Locate every line in the records below that holds the word "tree" and return each one.

Before-and-after scene images:
═══
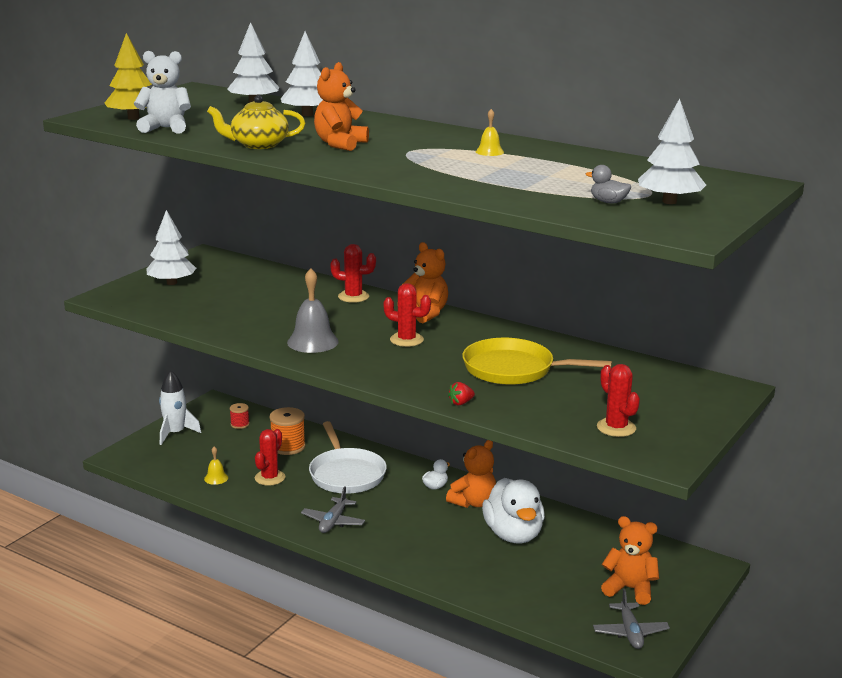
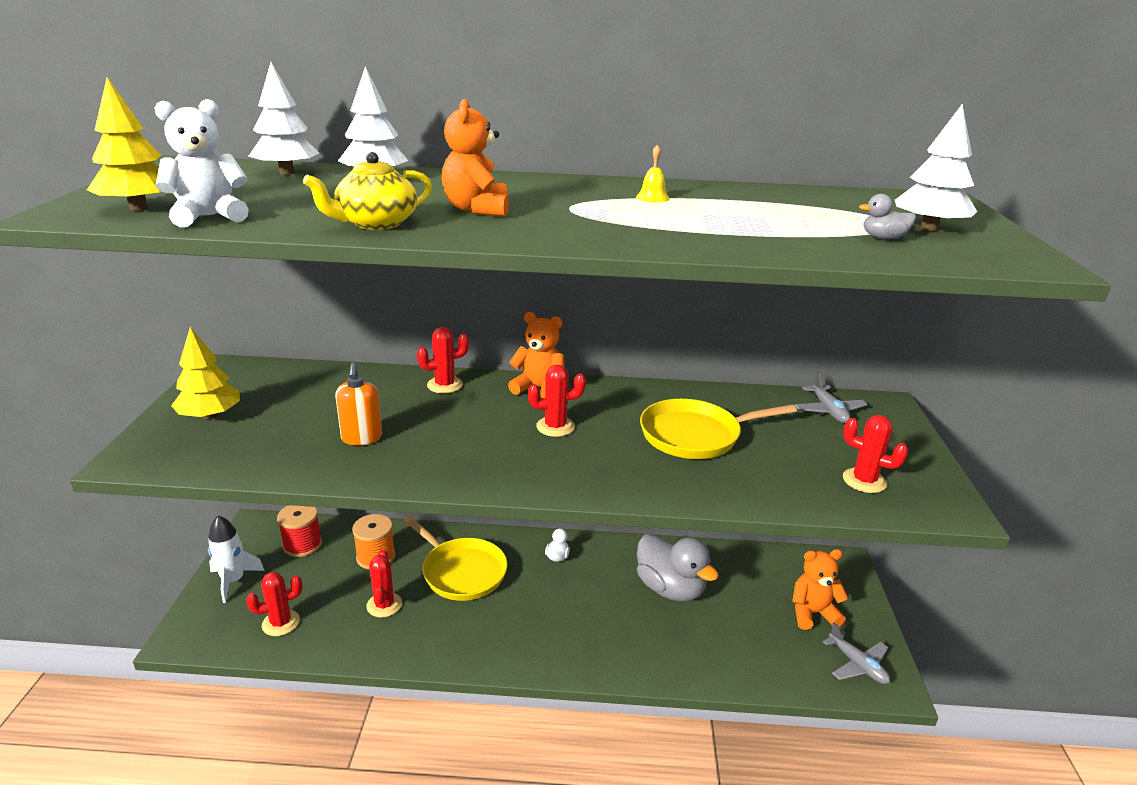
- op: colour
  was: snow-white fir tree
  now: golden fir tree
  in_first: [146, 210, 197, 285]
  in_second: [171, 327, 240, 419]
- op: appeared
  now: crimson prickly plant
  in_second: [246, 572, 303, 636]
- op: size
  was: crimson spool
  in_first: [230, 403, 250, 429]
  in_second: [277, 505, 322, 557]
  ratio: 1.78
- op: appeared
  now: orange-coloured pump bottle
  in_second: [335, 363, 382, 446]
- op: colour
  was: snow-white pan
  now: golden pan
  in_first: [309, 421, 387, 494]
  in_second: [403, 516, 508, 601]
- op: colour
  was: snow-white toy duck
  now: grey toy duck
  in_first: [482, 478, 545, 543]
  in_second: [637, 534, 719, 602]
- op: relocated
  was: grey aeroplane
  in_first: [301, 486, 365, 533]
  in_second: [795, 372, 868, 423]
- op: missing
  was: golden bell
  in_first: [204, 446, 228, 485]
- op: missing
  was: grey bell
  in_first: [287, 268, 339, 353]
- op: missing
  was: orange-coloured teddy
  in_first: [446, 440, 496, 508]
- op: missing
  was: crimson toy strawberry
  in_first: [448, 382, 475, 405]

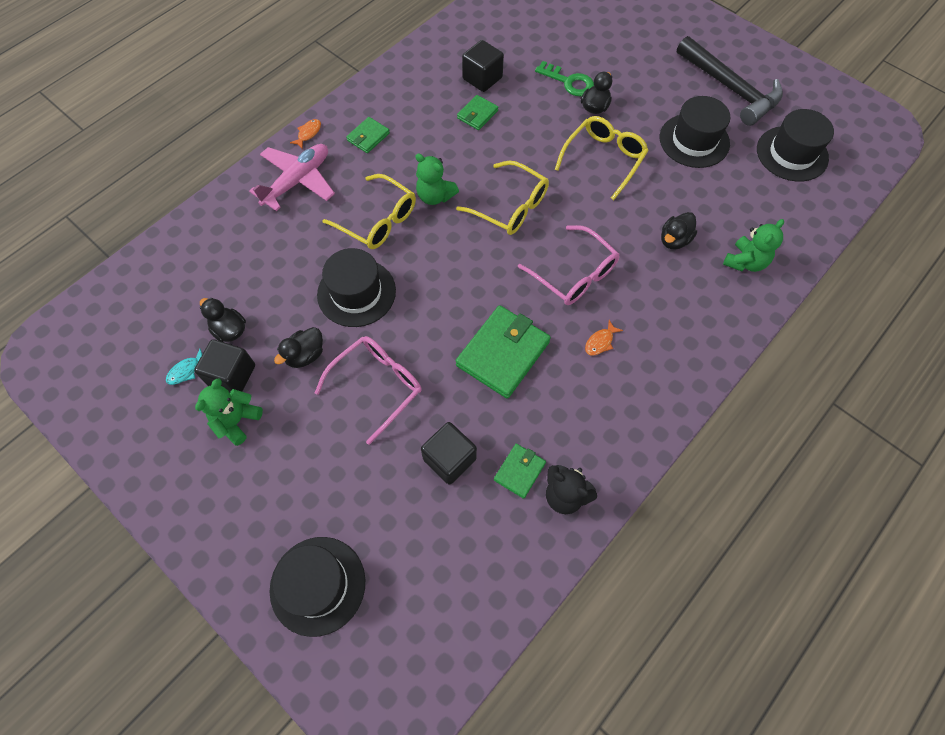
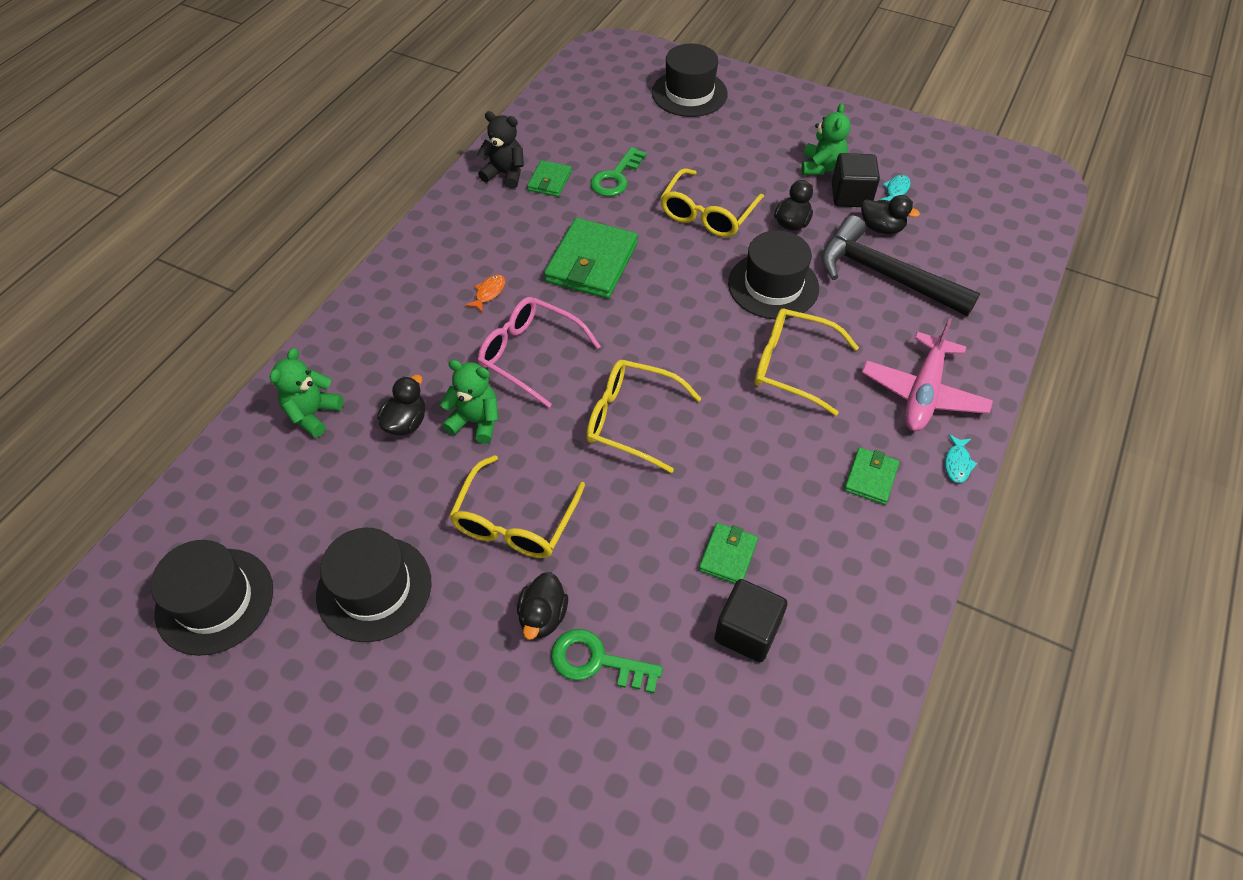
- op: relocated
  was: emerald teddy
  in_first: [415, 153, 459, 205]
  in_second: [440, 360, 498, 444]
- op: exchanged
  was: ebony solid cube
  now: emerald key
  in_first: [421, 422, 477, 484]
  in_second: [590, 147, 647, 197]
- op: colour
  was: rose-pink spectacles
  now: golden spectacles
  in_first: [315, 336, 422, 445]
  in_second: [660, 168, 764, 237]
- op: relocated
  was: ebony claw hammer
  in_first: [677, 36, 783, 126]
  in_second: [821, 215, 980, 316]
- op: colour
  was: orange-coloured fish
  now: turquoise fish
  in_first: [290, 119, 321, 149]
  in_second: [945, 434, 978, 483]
═══
- ANSWER SECTION
  was: snow-white fir tree
  now: golden fir tree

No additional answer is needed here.